Your assignment — Apart from the pictures, every entry below should be repeated exactly.

Records —
++++++++++

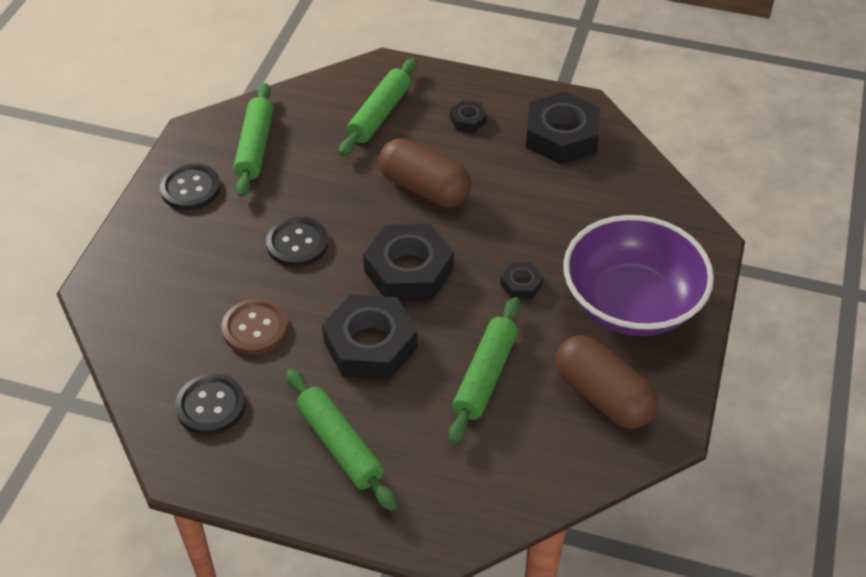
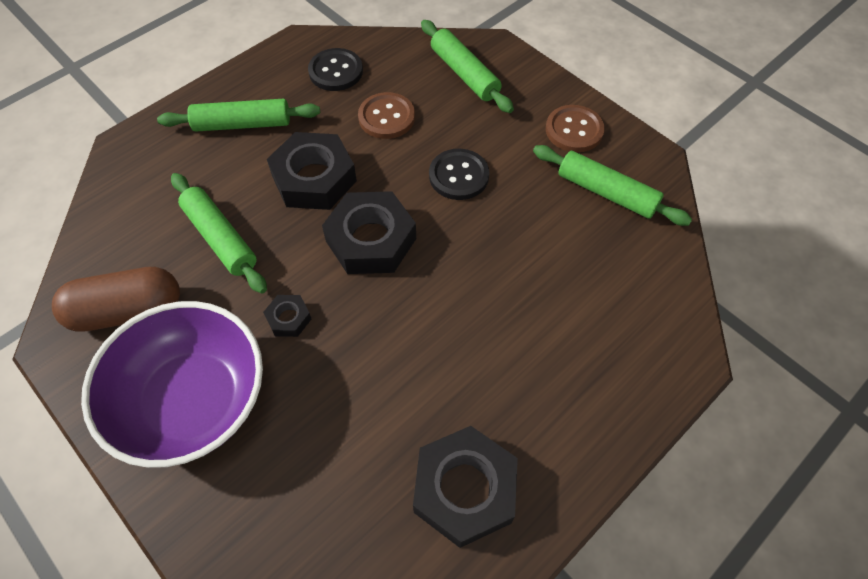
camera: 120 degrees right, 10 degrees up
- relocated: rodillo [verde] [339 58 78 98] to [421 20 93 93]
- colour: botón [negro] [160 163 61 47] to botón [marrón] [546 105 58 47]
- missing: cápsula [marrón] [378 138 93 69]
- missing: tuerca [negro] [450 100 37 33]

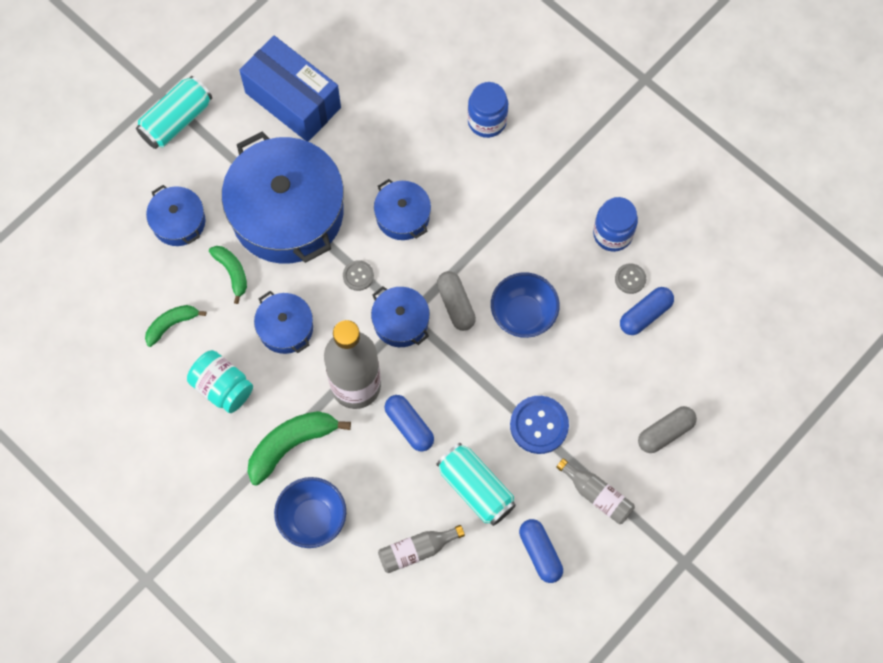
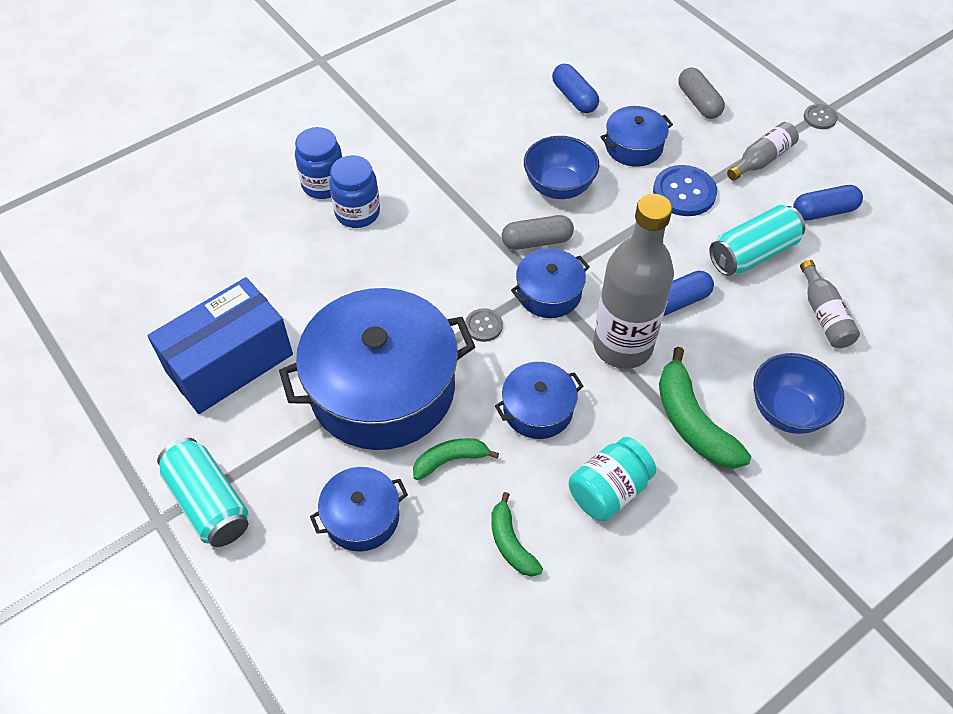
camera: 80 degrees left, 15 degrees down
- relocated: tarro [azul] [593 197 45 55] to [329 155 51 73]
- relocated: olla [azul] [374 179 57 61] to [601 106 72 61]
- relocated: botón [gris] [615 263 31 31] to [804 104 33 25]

++++++++++

Output —
camera: 120 degrees right, 10 degrees up
- relocated: rodillo [verde] [339 58 78 98] to [421 20 93 93]
- colour: botón [negro] [160 163 61 47] to botón [marrón] [546 105 58 47]
- missing: cápsula [marrón] [378 138 93 69]
- missing: tuerca [negro] [450 100 37 33]

camera: 80 degrees left, 15 degrees down
- relocated: tarro [azul] [593 197 45 55] to [329 155 51 73]
- relocated: olla [azul] [374 179 57 61] to [601 106 72 61]
- relocated: botón [gris] [615 263 31 31] to [804 104 33 25]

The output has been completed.